* [Data entries]:
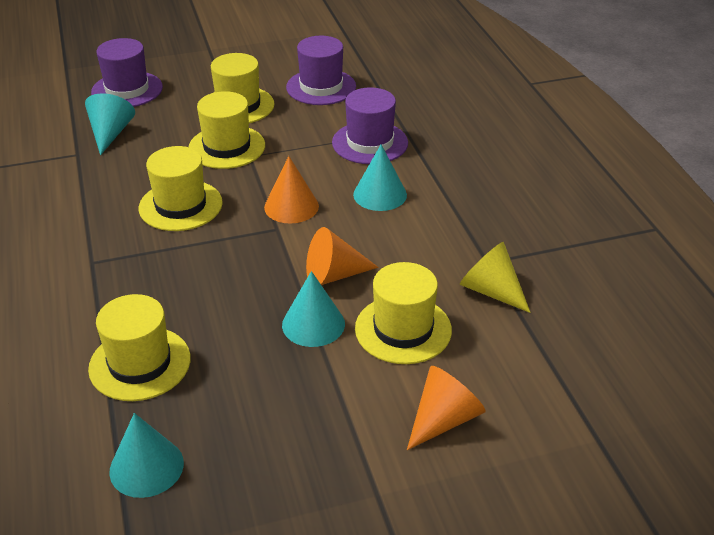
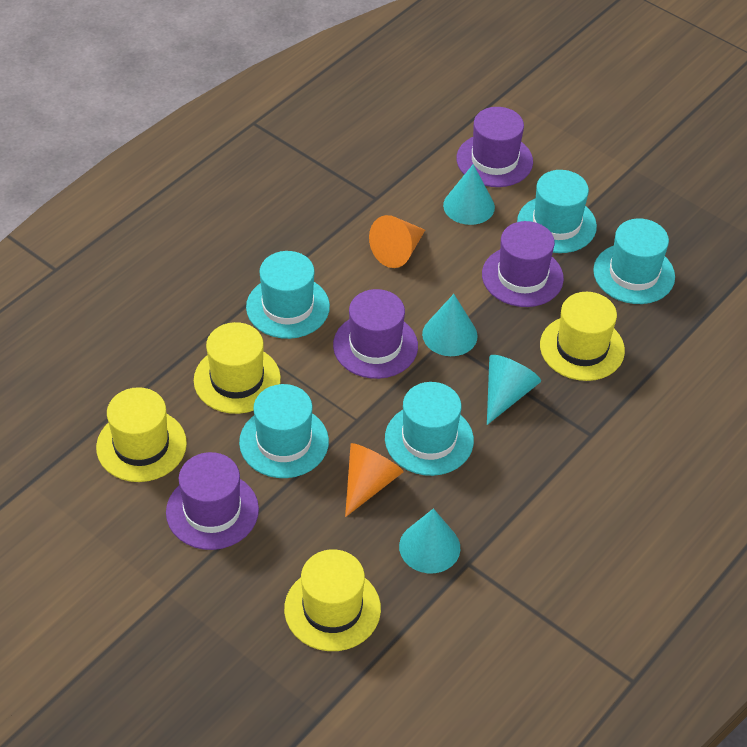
orange cone: 3 -> 2
purple hat: 3 -> 4
turquoise hat: 0 -> 5
yellow cone: 1 -> 0
yellow hat: 5 -> 4

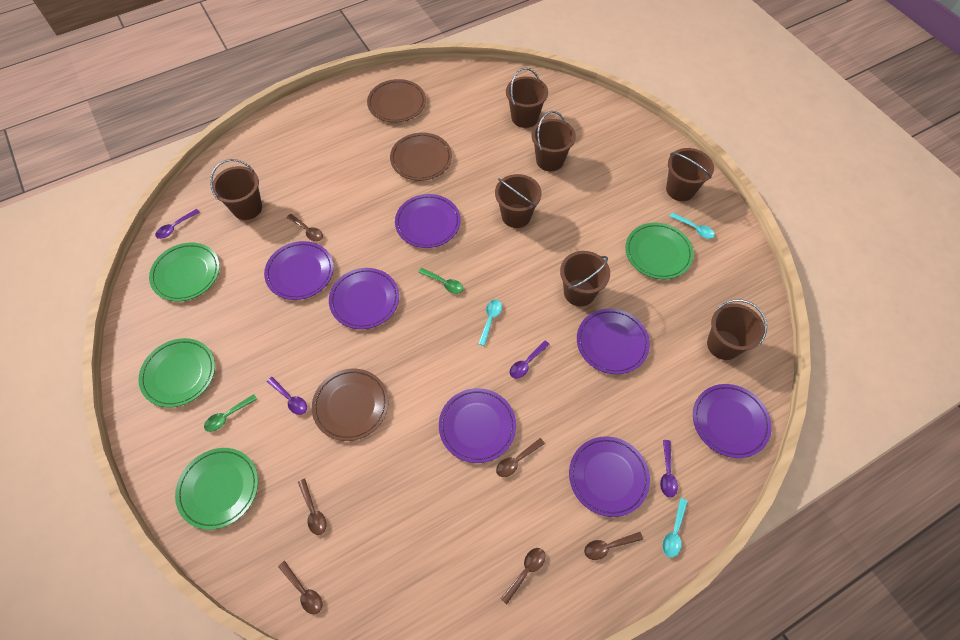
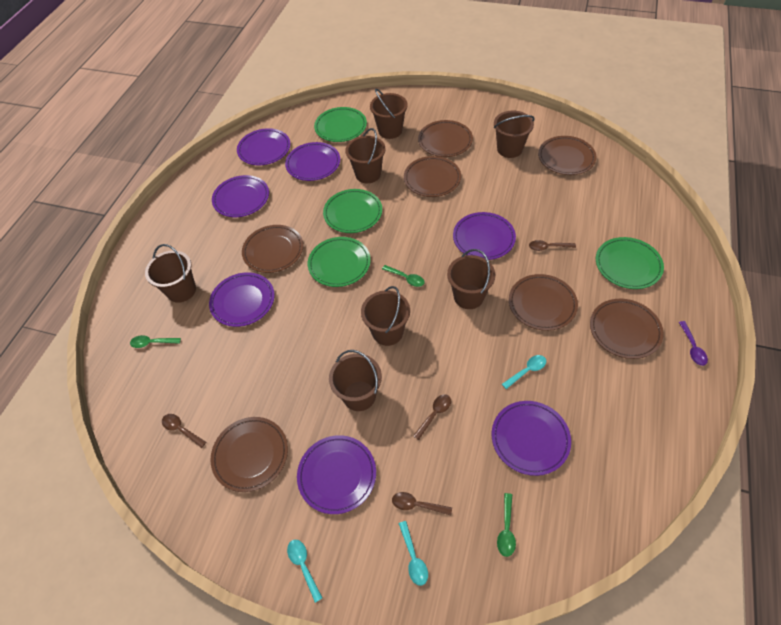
brown plate: 3 -> 7
brown spoon: 6 -> 4
green spoon: 2 -> 3
purple spoon: 4 -> 1

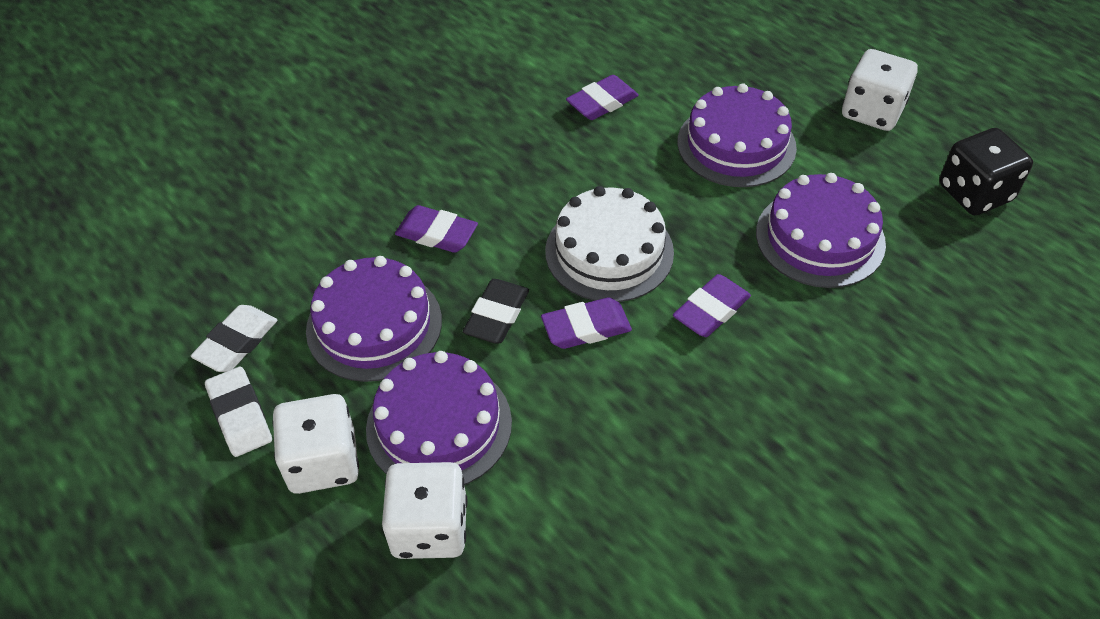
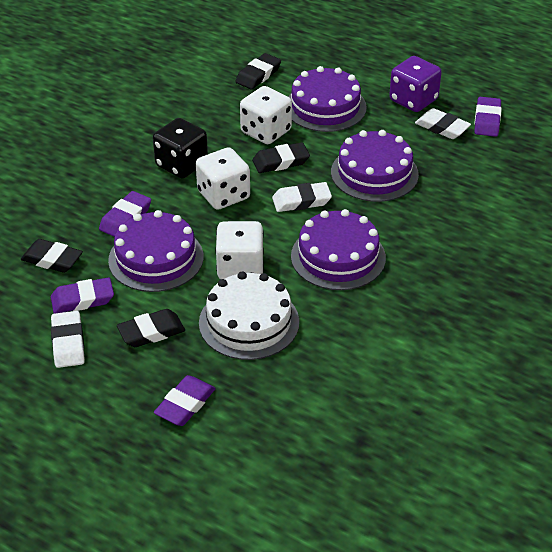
black eraser: 1 -> 4
purple dice: 0 -> 1
white eraser: 2 -> 3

* [Work item]:
Starting at the line that contains "brown spoon: 6 -> 4", output every line through the end of the data, both ends included, and nothing else; pictures stay out.

* [Answer area]:
brown spoon: 6 -> 4
green spoon: 2 -> 3
purple spoon: 4 -> 1

black eraser: 1 -> 4
purple dice: 0 -> 1
white eraser: 2 -> 3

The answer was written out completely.